### Instructions for the task
Restate the data that follows exactly as it stands, beginning with the first line and ending with the line that contains "tan brick M1 level 1 -> red brick M1 level 1".

### Information shown
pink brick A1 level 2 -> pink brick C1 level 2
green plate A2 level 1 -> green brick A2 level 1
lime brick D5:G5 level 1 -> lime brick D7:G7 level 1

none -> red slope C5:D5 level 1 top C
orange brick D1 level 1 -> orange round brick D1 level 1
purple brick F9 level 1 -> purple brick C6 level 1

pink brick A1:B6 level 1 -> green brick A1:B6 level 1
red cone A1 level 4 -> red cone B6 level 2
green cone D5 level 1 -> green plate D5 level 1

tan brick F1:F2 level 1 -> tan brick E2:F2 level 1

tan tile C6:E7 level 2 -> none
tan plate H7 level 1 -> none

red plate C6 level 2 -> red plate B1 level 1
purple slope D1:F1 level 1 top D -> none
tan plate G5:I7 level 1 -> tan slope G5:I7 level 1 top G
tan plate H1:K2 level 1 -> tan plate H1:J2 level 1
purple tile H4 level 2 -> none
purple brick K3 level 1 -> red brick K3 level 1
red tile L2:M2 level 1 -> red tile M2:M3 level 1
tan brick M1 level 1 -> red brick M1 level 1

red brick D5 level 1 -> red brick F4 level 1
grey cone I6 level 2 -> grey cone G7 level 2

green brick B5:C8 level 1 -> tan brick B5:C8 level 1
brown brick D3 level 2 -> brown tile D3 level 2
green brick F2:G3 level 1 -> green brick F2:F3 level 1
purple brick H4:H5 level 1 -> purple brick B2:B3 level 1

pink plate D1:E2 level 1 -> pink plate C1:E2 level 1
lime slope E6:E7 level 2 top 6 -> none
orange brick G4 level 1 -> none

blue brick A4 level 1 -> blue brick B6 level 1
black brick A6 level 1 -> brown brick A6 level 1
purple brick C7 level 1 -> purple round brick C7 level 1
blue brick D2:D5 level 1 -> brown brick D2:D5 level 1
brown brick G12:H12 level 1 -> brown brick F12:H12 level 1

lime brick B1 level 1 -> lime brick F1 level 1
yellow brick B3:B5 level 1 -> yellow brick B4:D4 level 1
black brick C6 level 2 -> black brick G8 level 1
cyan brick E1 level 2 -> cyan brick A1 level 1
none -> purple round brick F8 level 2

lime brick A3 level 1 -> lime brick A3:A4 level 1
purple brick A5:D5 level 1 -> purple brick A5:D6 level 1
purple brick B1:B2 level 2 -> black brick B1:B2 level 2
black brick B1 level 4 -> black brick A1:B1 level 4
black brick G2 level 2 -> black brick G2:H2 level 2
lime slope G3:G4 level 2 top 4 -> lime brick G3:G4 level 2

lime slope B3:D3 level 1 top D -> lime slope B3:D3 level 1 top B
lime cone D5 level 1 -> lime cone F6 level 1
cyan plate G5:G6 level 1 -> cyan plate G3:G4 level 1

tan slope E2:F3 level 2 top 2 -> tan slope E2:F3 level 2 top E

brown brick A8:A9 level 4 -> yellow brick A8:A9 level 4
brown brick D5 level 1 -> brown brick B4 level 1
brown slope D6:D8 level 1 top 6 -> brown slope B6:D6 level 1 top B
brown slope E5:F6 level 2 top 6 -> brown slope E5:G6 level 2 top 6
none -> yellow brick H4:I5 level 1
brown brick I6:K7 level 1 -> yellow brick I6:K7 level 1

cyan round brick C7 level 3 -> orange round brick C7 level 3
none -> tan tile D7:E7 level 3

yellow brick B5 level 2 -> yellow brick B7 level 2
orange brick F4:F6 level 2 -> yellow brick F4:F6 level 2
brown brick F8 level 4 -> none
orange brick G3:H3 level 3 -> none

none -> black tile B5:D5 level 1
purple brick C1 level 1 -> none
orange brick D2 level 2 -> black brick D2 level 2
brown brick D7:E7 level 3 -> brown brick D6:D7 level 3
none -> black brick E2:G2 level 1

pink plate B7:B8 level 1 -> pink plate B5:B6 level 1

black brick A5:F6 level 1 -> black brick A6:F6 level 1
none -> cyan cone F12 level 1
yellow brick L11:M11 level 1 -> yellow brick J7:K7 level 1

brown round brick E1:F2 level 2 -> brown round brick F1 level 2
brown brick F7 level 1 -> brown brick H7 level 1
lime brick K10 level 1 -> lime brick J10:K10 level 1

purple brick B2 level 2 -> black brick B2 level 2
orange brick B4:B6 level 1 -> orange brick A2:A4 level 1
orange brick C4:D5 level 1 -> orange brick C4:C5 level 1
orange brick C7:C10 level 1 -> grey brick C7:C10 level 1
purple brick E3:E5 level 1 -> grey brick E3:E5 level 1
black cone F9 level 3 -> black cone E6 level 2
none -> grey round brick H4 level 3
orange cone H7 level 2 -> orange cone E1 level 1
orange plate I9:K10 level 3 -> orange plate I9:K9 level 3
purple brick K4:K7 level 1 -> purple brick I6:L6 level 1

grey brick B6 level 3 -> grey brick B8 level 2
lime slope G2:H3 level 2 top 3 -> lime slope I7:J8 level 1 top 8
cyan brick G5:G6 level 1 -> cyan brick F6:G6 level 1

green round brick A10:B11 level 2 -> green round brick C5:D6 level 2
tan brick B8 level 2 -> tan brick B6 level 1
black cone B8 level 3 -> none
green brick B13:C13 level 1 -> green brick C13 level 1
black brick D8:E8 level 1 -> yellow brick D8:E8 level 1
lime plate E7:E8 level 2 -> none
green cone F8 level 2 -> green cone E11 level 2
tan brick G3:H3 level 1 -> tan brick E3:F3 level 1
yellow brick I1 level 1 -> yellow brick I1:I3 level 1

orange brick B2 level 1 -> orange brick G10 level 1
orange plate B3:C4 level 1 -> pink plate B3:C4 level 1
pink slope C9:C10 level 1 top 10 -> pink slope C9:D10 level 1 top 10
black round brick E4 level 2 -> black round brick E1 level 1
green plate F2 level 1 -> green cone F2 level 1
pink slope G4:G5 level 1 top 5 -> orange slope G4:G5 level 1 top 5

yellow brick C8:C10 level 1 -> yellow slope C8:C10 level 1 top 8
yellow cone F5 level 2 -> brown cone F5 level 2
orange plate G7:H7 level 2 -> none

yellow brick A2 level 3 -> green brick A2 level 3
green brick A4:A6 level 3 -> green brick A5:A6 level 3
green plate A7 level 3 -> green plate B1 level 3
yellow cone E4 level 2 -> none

### Written reply
pink brick A1 level 2 -> pink brick C1 level 2
green plate A2 level 1 -> green brick A2 level 1
lime brick D5:G5 level 1 -> lime brick D7:G7 level 1

none -> red slope C5:D5 level 1 top C
orange brick D1 level 1 -> orange round brick D1 level 1
purple brick F9 level 1 -> purple brick C6 level 1

pink brick A1:B6 level 1 -> green brick A1:B6 level 1
red cone A1 level 4 -> red cone B6 level 2
green cone D5 level 1 -> green plate D5 level 1

tan brick F1:F2 level 1 -> tan brick E2:F2 level 1

tan tile C6:E7 level 2 -> none
tan plate H7 level 1 -> none

red plate C6 level 2 -> red plate B1 level 1
purple slope D1:F1 level 1 top D -> none
tan plate G5:I7 level 1 -> tan slope G5:I7 level 1 top G
tan plate H1:K2 level 1 -> tan plate H1:J2 level 1
purple tile H4 level 2 -> none
purple brick K3 level 1 -> red brick K3 level 1
red tile L2:M2 level 1 -> red tile M2:M3 level 1
tan brick M1 level 1 -> red brick M1 level 1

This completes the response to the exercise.